◆ Work request
Would you print the records below word for word, without the pictures?

=== Begin Enclosure ===

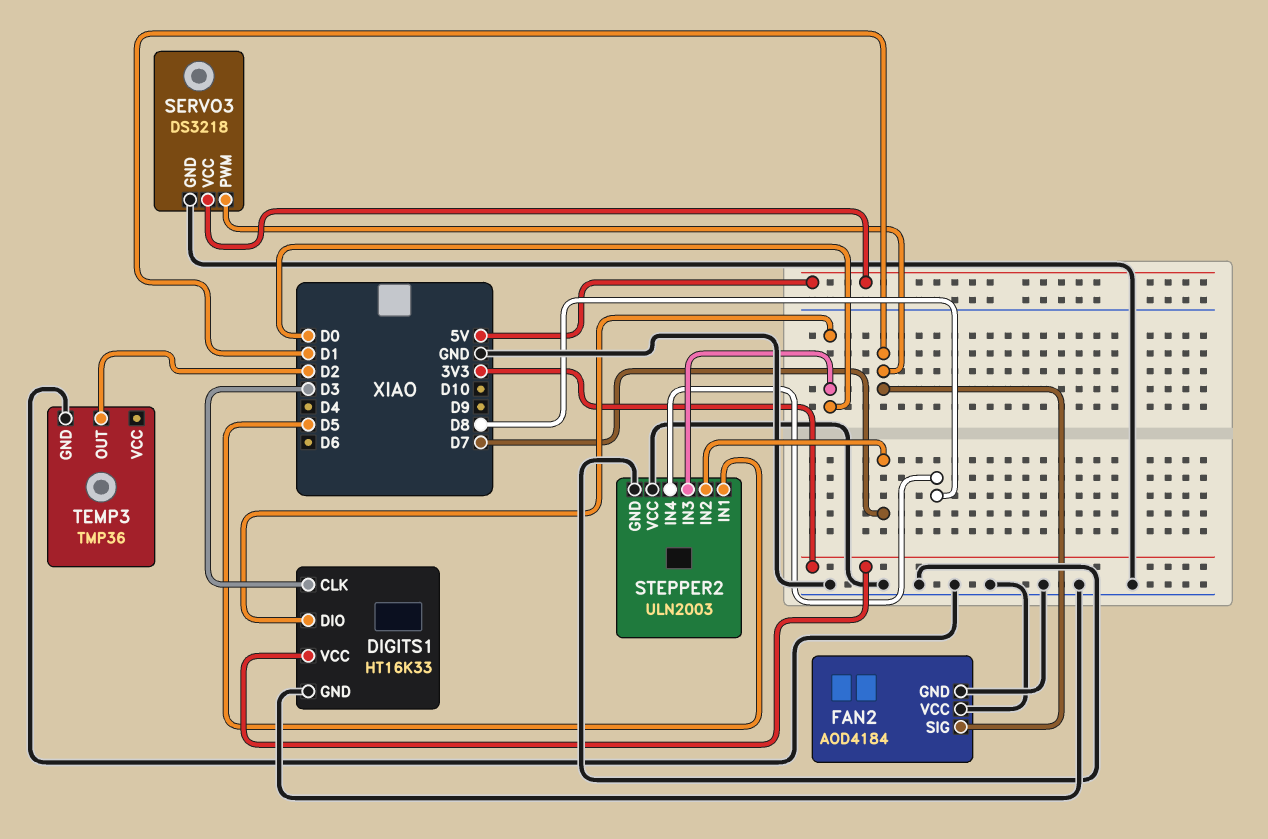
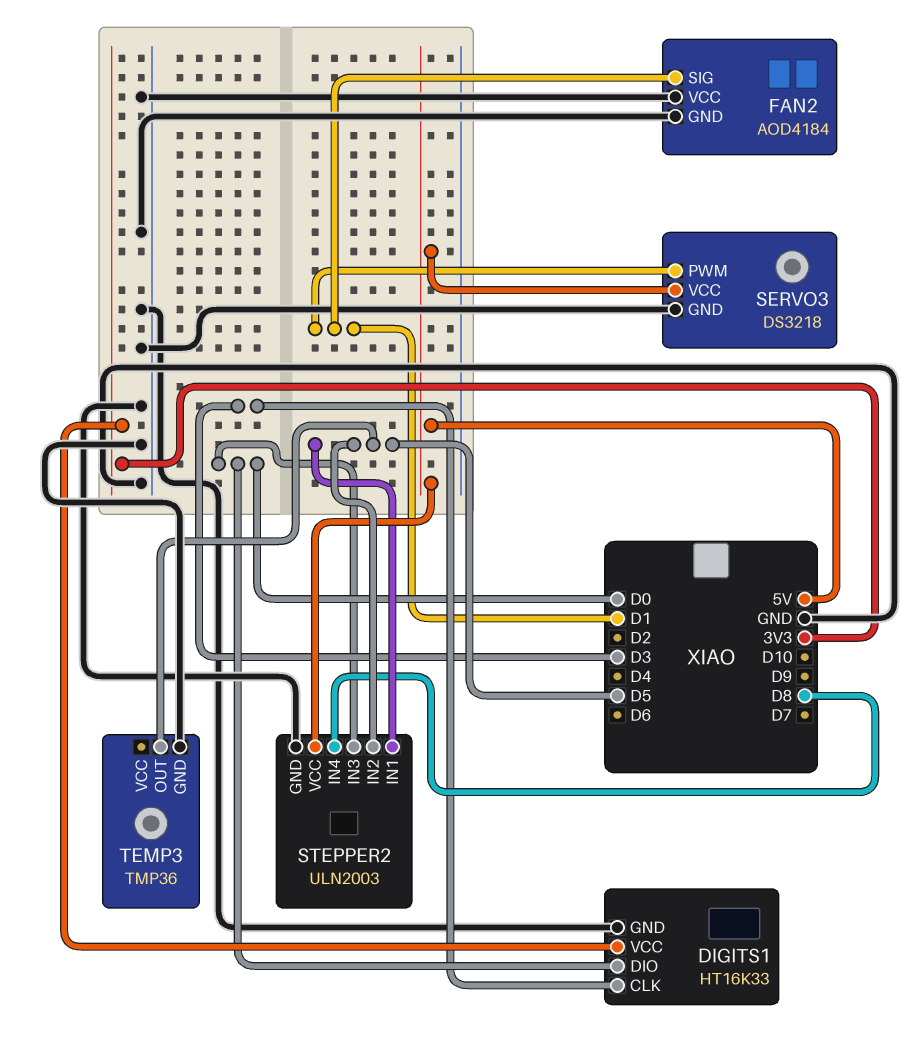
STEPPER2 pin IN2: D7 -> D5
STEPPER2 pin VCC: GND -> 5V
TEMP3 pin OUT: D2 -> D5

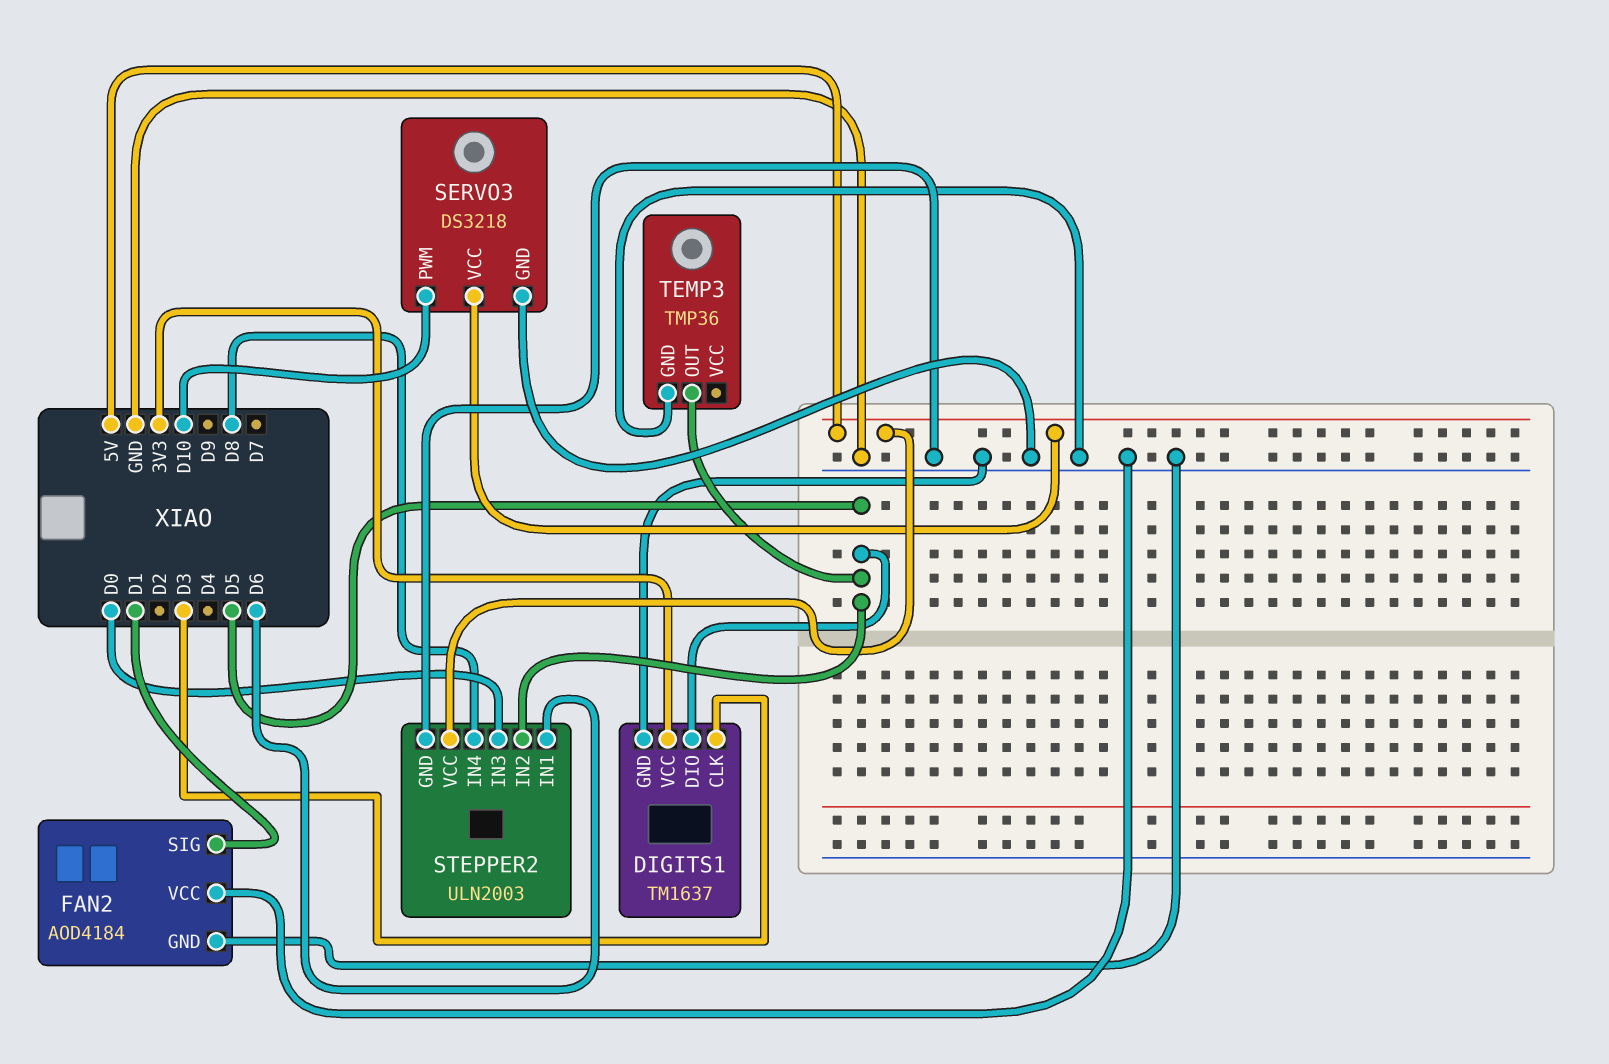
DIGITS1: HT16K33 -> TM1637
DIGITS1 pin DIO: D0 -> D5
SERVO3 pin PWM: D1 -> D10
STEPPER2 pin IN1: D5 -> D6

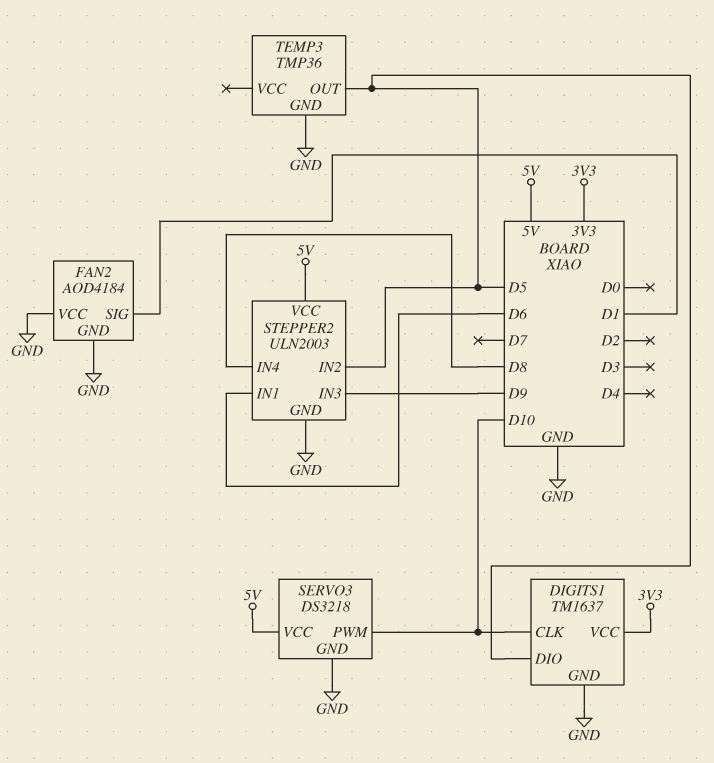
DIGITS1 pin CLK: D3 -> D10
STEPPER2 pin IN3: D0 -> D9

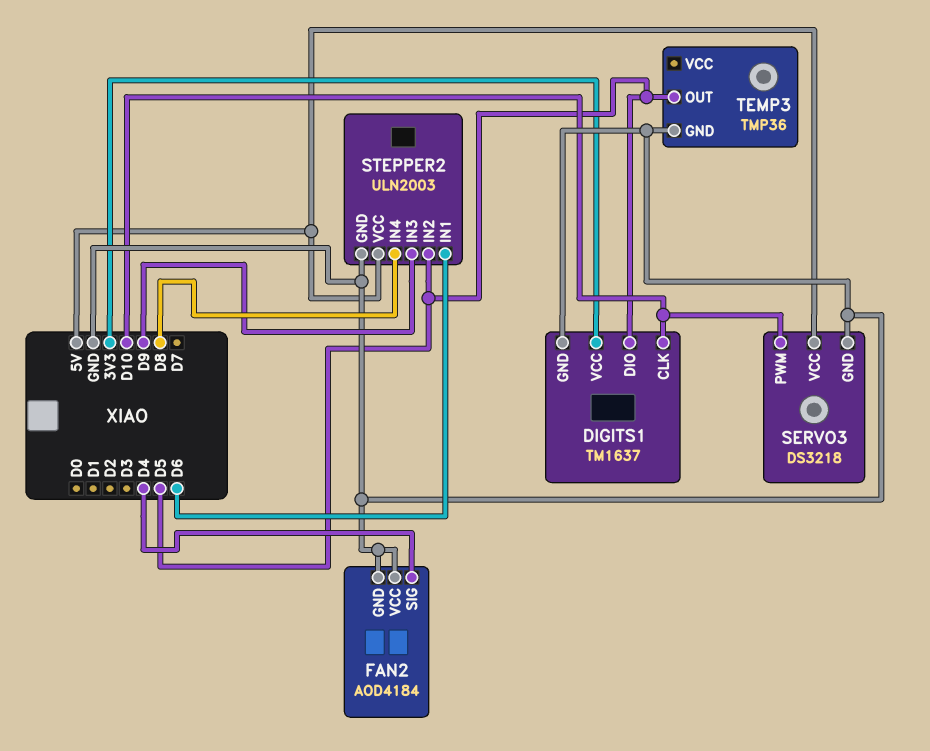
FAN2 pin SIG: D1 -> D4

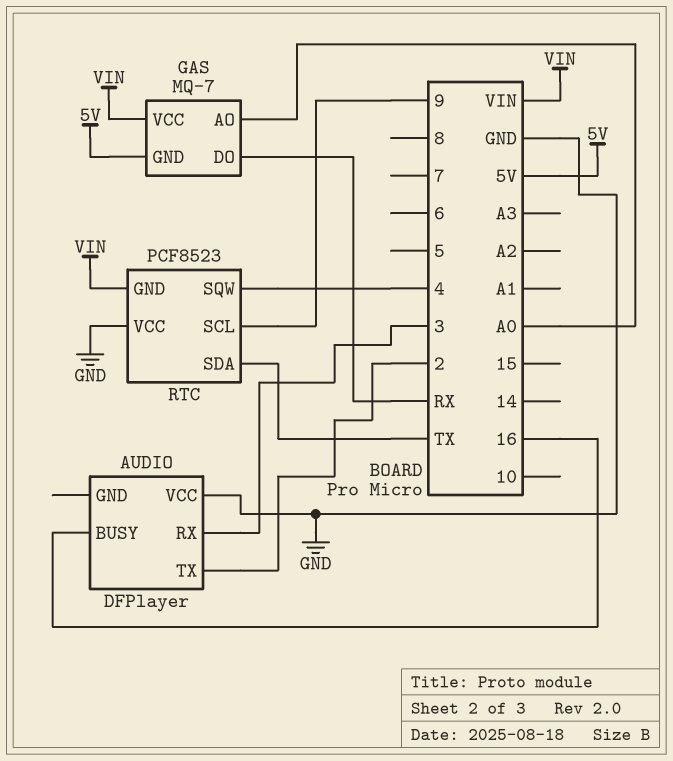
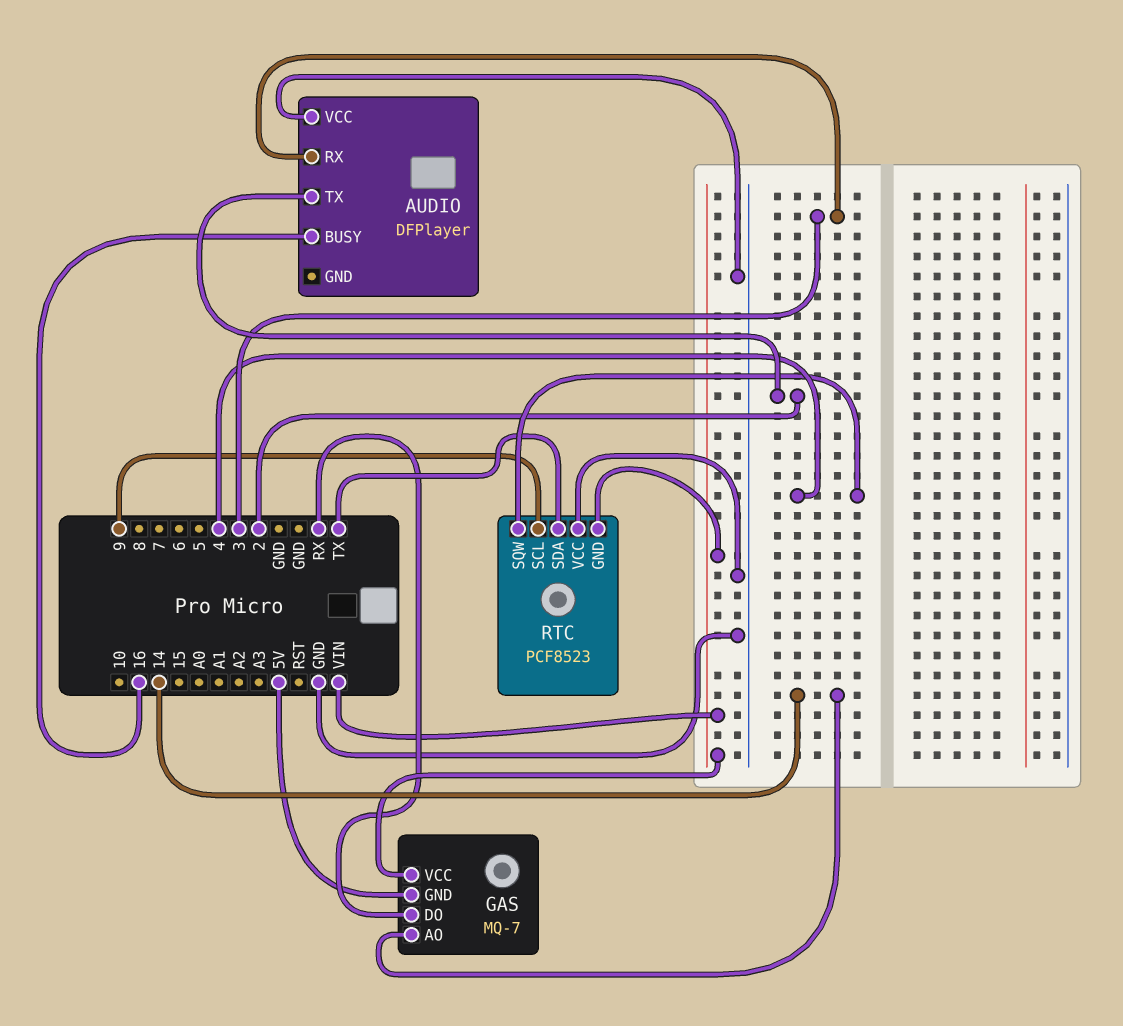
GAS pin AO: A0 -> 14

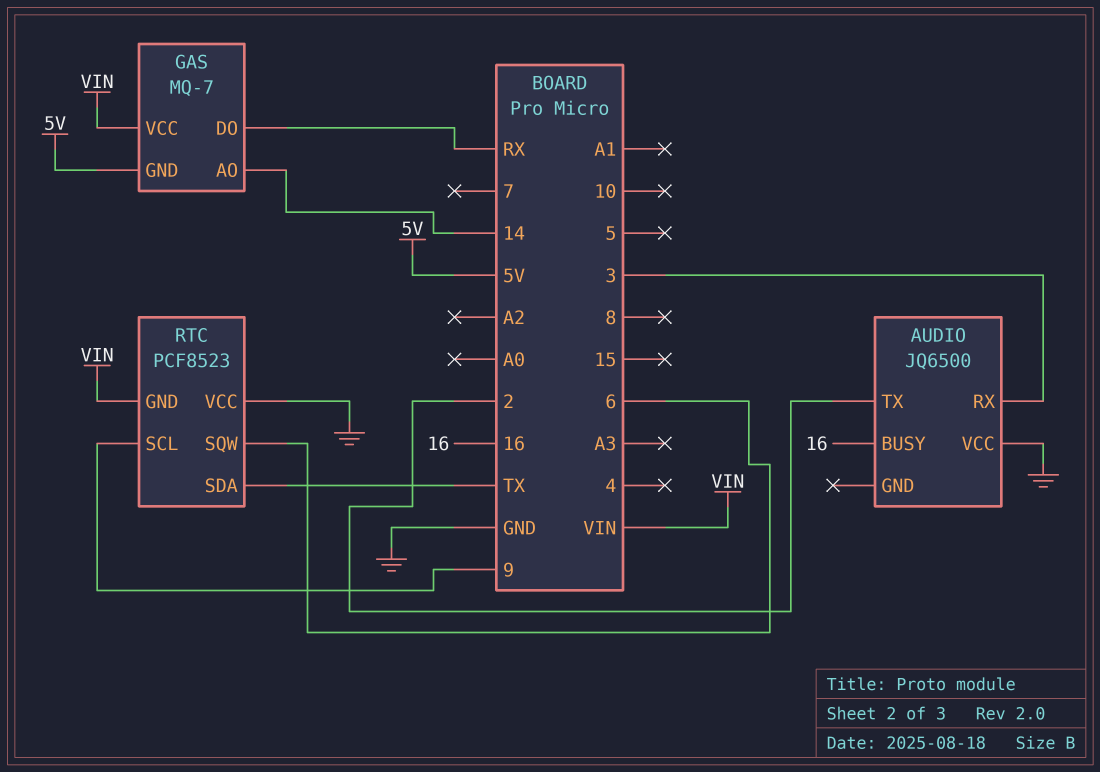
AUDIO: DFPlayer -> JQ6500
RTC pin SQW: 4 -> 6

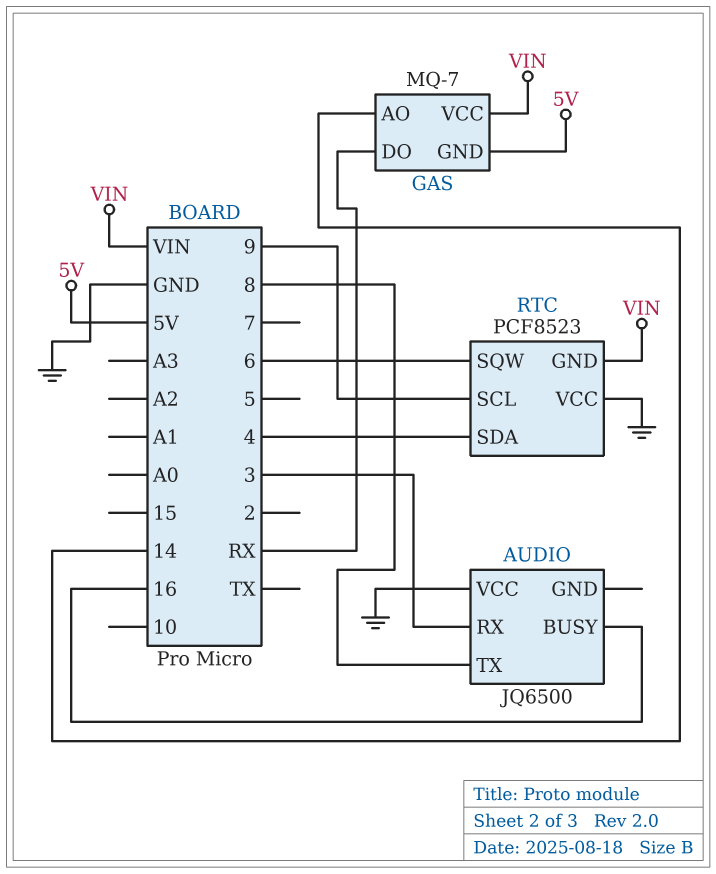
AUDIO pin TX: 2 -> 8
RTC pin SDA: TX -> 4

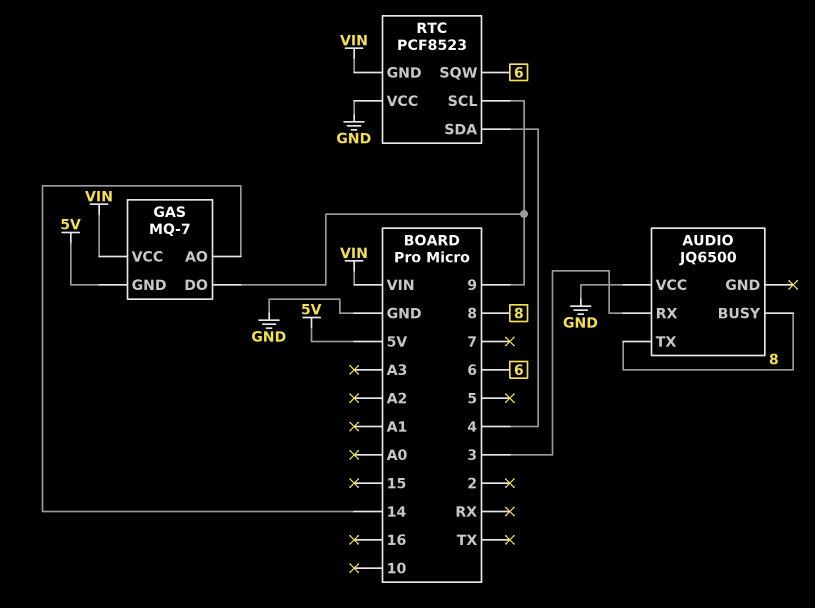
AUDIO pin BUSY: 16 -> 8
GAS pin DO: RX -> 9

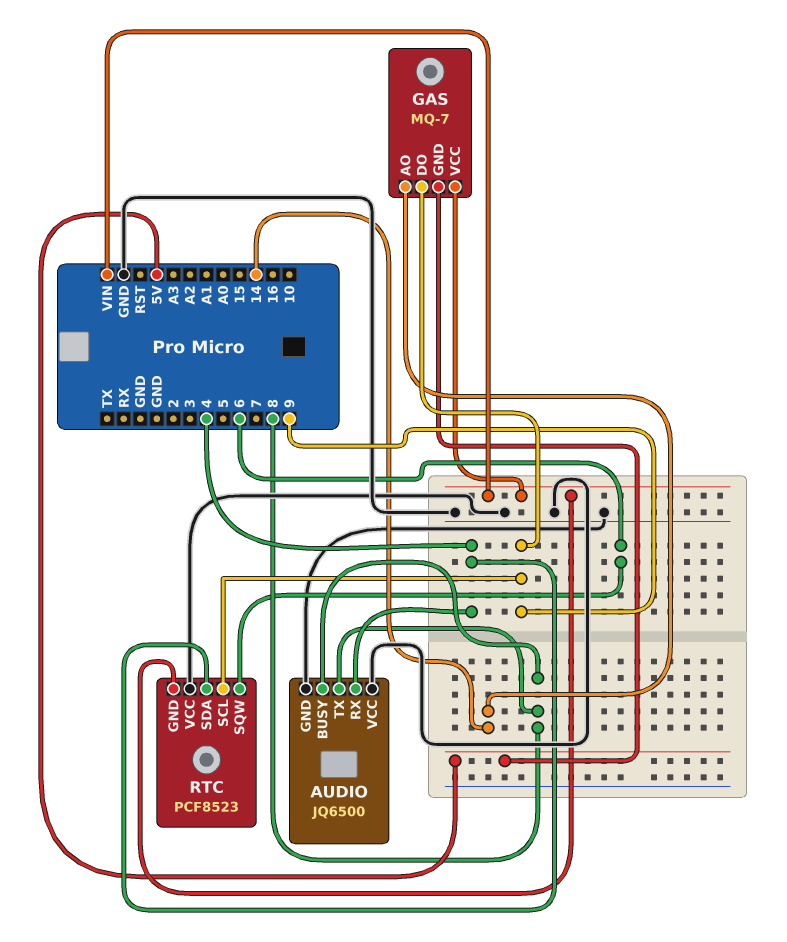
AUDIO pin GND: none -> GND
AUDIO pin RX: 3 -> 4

=== End Enclosure ===

◆ Written response
STEPPER2 pin IN2: D7 -> D5
STEPPER2 pin VCC: GND -> 5V
TEMP3 pin OUT: D2 -> D5

DIGITS1: HT16K33 -> TM1637
DIGITS1 pin DIO: D0 -> D5
SERVO3 pin PWM: D1 -> D10
STEPPER2 pin IN1: D5 -> D6

DIGITS1 pin CLK: D3 -> D10
STEPPER2 pin IN3: D0 -> D9

FAN2 pin SIG: D1 -> D4

GAS pin AO: A0 -> 14

AUDIO: DFPlayer -> JQ6500
RTC pin SQW: 4 -> 6

AUDIO pin TX: 2 -> 8
RTC pin SDA: TX -> 4

AUDIO pin BUSY: 16 -> 8
GAS pin DO: RX -> 9

AUDIO pin GND: none -> GND
AUDIO pin RX: 3 -> 4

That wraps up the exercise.